> [Exercise]: Although the data below holds other lines too, output only those from the line with "C6: 10nF (GND, N4) -> 10nF (N4, N6)" up to and including the line with "L2: 33mH (N4, N18) -> 3.3mH (N4, N18)", exactly as they appear.

> [Record extracts]:
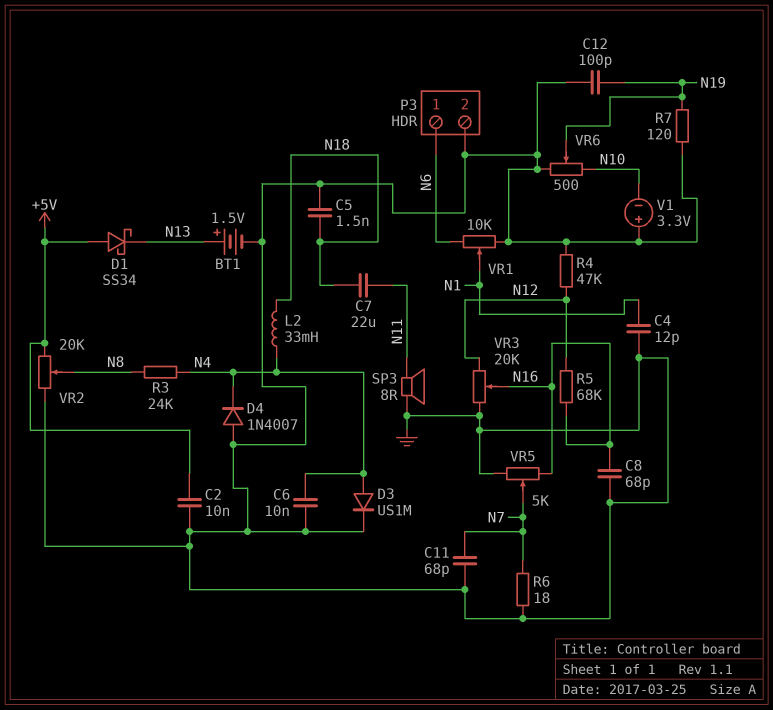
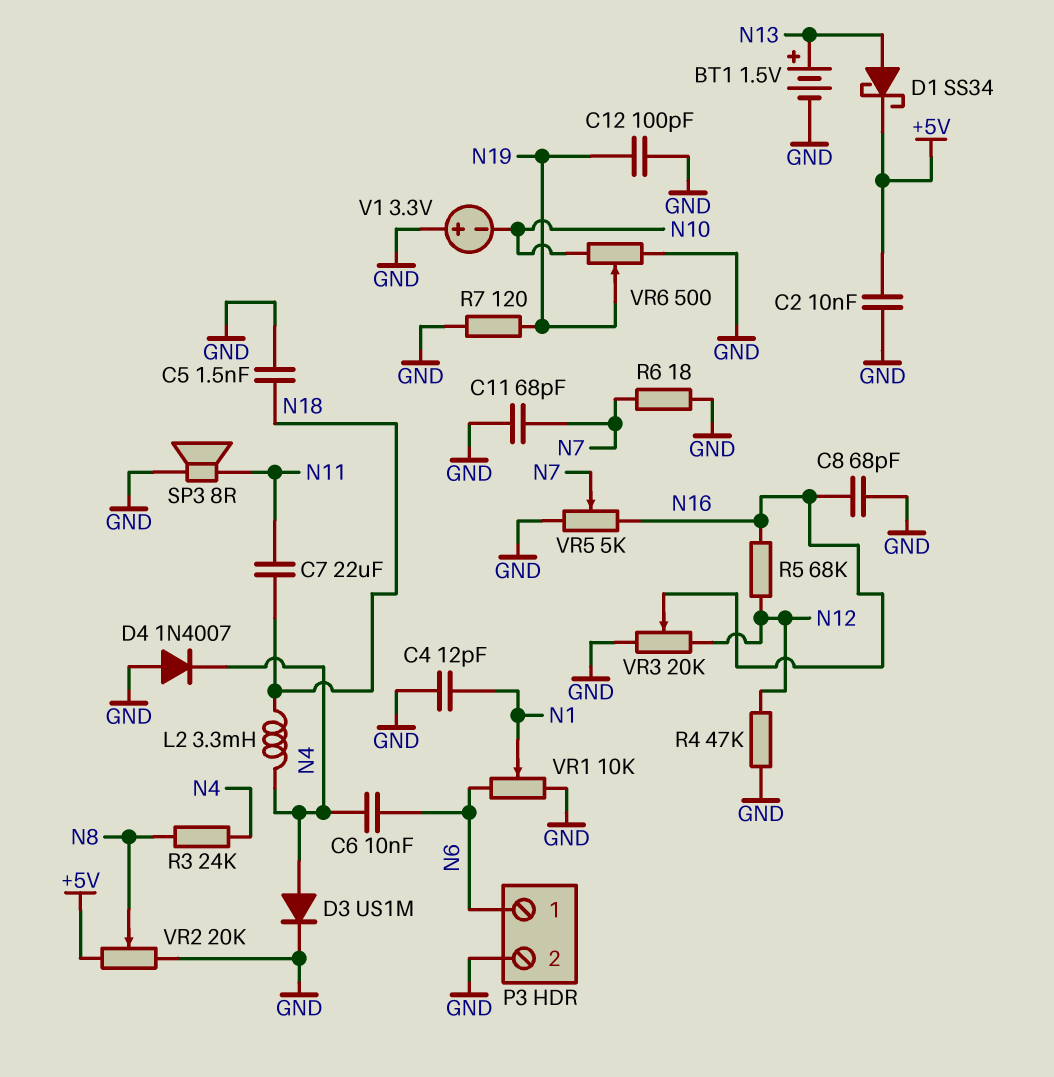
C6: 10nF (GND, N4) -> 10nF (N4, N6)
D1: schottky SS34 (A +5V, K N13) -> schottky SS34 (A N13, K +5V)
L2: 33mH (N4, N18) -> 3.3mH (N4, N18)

--

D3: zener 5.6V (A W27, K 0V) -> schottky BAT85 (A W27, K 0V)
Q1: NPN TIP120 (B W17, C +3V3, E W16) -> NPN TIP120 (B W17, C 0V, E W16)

> [Exercise solution]:
C6: 10nF (GND, N4) -> 10nF (N4, N6)
D1: schottky SS34 (A +5V, K N13) -> schottky SS34 (A N13, K +5V)
L2: 33mH (N4, N18) -> 3.3mH (N4, N18)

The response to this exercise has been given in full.